TRY IT ▸
Copy out each line in the listing below where the word "schottky" appears.

INFORMATION GIVEN ▸
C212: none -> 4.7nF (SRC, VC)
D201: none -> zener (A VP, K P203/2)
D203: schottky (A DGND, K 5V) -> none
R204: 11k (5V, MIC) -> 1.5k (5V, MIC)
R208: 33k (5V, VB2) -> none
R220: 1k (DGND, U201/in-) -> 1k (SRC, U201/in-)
---
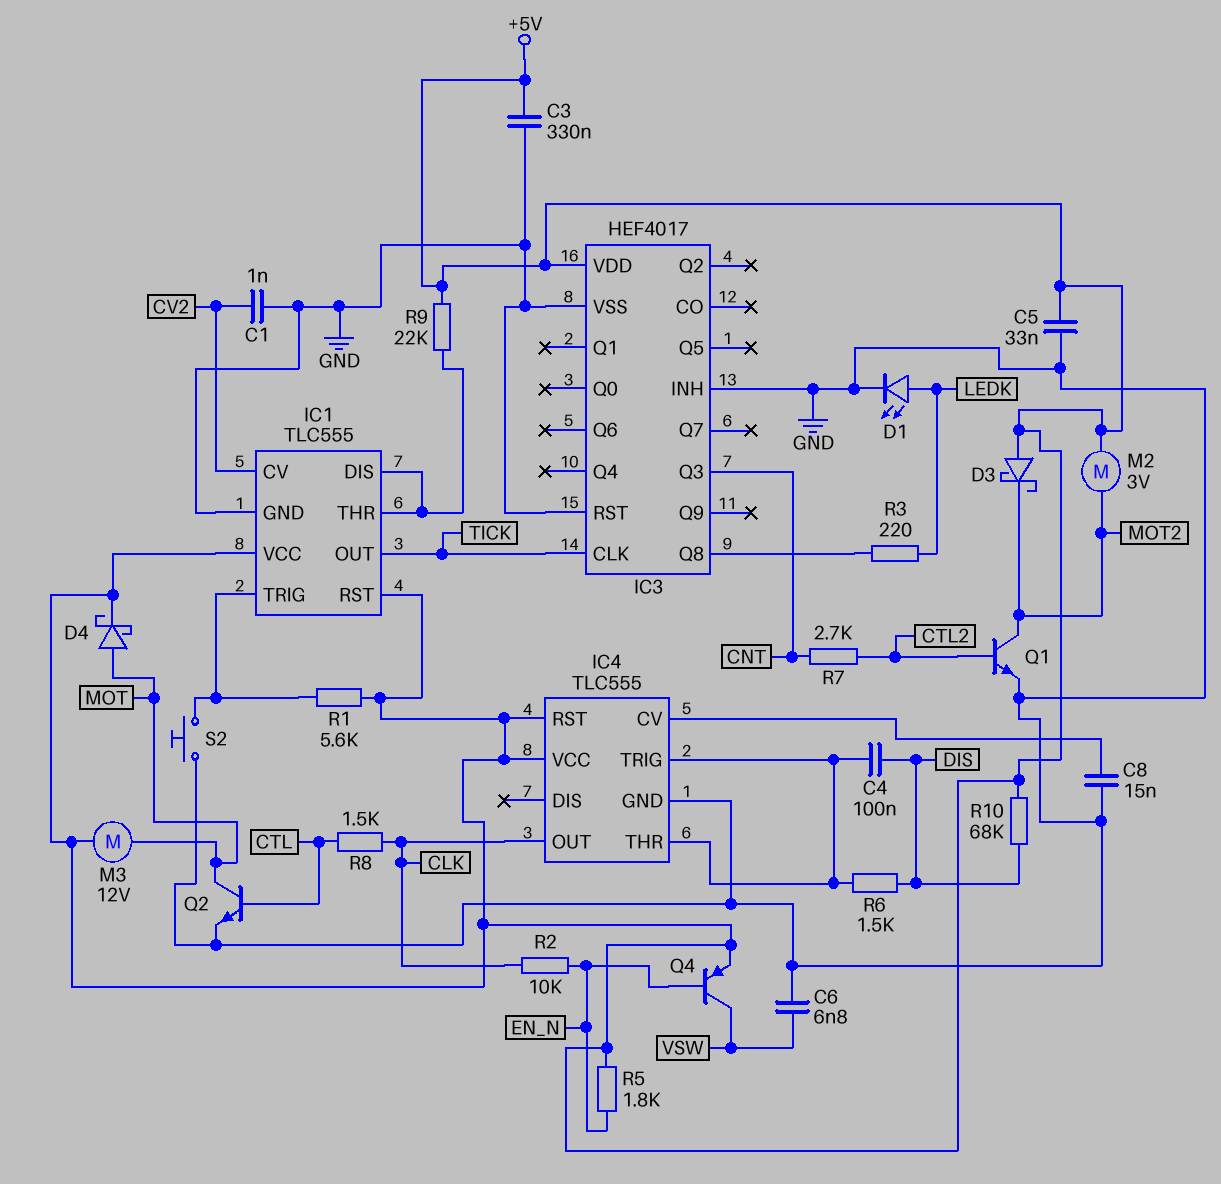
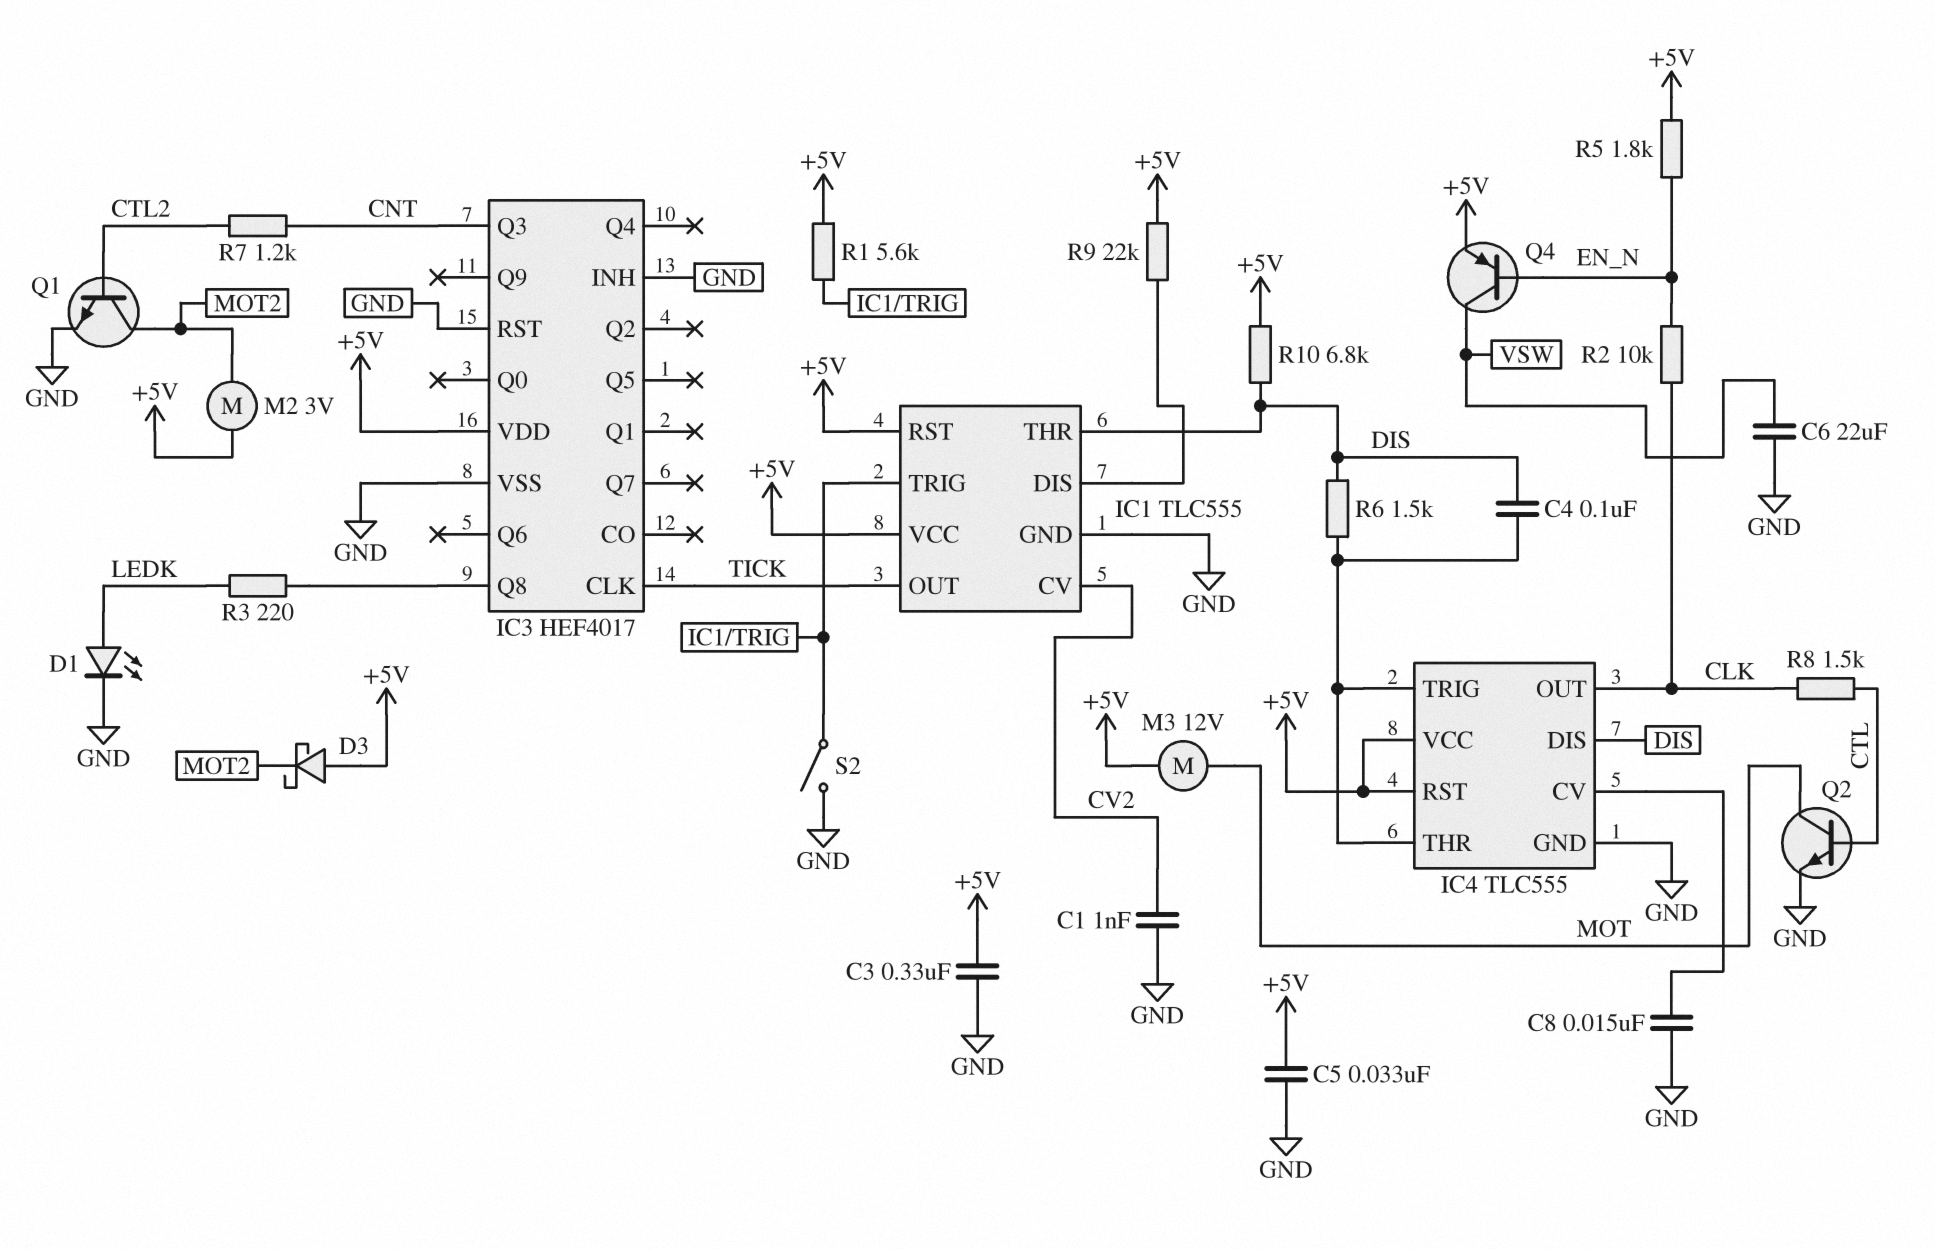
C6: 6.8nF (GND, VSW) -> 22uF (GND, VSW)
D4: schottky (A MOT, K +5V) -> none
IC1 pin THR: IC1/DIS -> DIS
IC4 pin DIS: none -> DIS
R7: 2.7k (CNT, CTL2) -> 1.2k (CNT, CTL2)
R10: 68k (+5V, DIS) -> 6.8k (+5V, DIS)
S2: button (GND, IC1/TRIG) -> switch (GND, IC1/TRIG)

COMPLETED EXERCISE ▸
D203: schottky (A DGND, K 5V) -> none
D4: schottky (A MOT, K +5V) -> none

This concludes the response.